• Work to complete: Below are some records. Retype exactly the lines from the one containing "white brick E1:E2" through the one containing "black slope H4:H6 level 3 top 4", both included, skipping every picture.

• Record extracts:
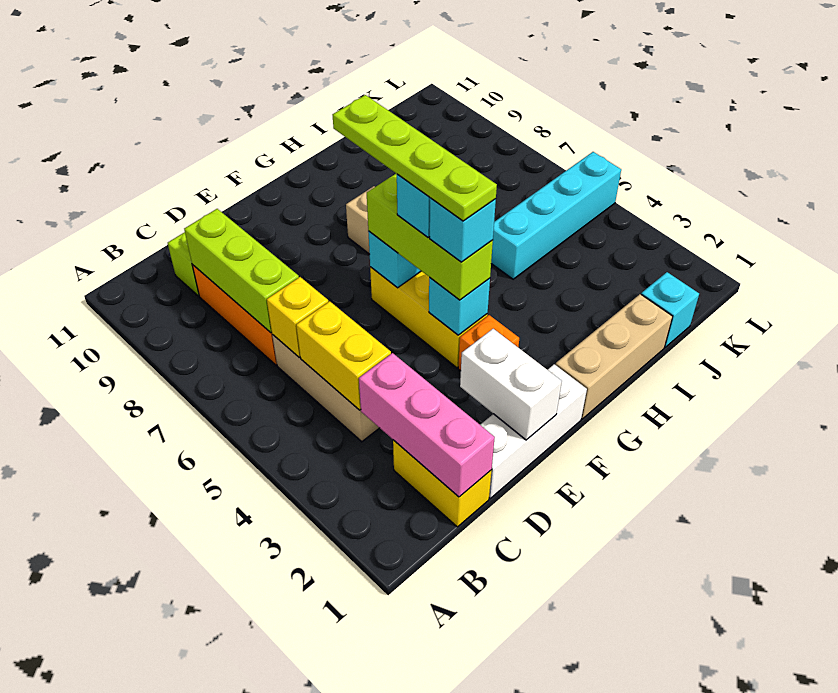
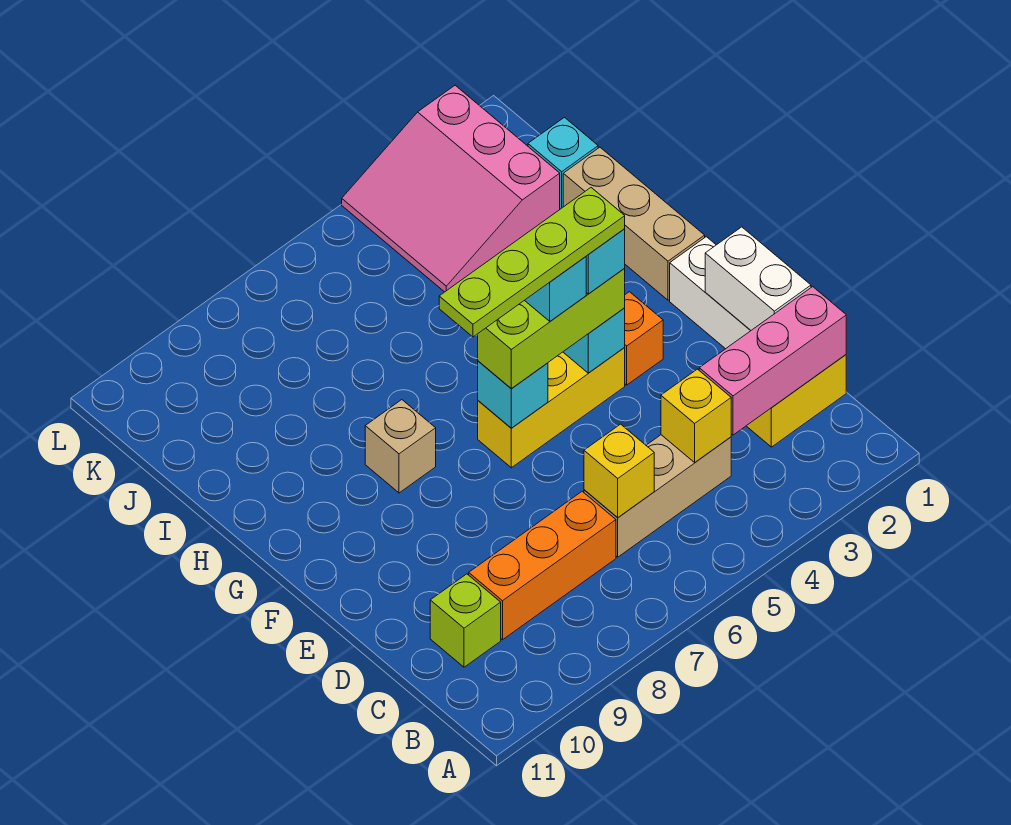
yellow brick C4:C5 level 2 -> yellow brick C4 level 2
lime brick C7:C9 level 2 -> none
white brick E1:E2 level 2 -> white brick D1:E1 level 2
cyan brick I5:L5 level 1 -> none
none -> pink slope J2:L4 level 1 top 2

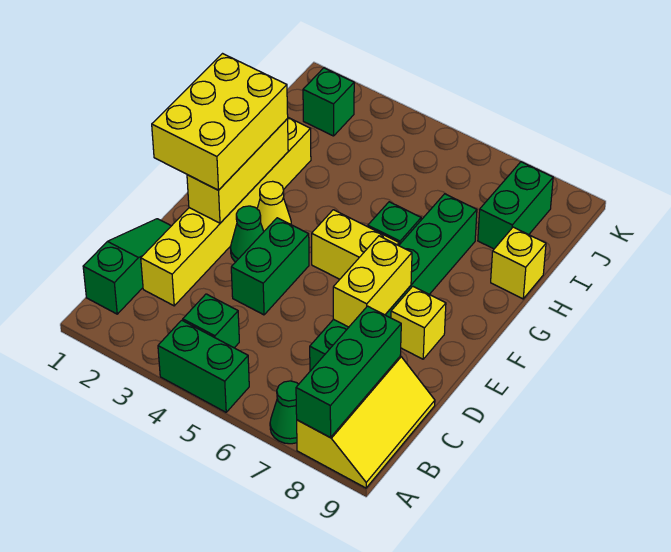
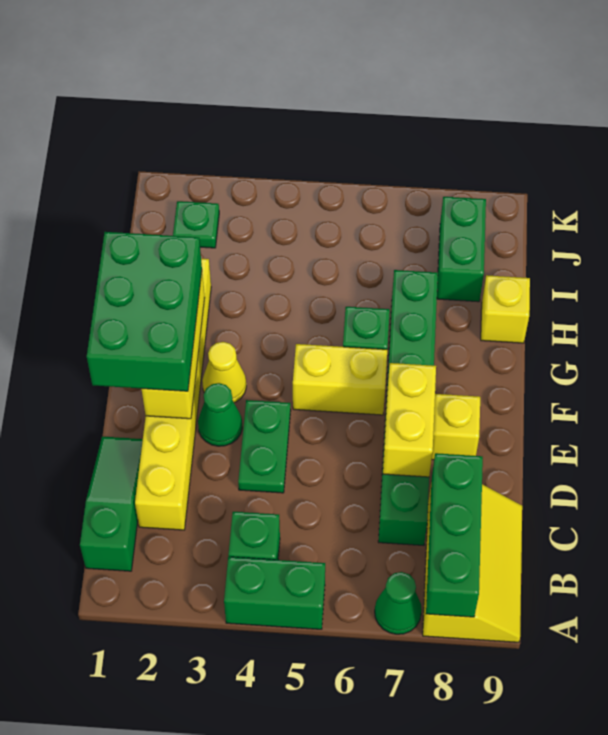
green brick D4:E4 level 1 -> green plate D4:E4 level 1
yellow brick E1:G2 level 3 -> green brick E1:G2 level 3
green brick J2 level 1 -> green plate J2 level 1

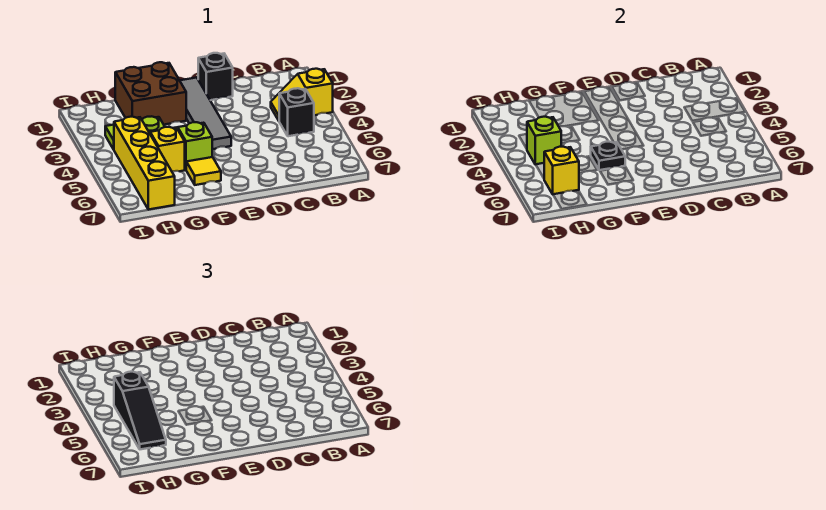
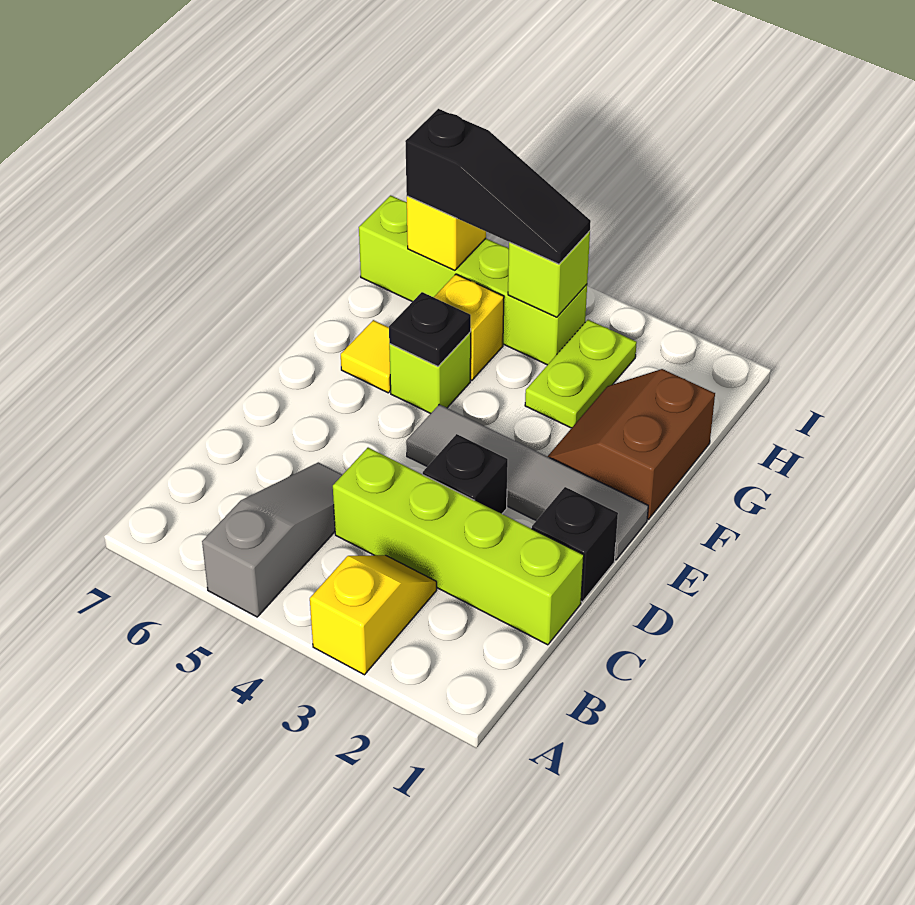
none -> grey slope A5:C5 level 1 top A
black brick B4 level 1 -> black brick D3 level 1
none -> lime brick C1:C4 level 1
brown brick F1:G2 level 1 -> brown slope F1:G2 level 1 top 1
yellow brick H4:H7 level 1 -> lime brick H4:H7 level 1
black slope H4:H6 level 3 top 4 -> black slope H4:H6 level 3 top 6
...
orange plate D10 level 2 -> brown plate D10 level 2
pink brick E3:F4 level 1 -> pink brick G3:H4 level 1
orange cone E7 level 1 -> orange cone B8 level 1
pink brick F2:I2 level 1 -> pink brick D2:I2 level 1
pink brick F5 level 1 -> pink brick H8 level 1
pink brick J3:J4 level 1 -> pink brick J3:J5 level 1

• Exercise response:
white brick E1:E2 level 2 -> white brick D1:E1 level 2
cyan brick I5:L5 level 1 -> none
none -> pink slope J2:L4 level 1 top 2

green brick D4:E4 level 1 -> green plate D4:E4 level 1
yellow brick E1:G2 level 3 -> green brick E1:G2 level 3
green brick J2 level 1 -> green plate J2 level 1

none -> grey slope A5:C5 level 1 top A
black brick B4 level 1 -> black brick D3 level 1
none -> lime brick C1:C4 level 1
brown brick F1:G2 level 1 -> brown slope F1:G2 level 1 top 1
yellow brick H4:H7 level 1 -> lime brick H4:H7 level 1
black slope H4:H6 level 3 top 4 -> black slope H4:H6 level 3 top 6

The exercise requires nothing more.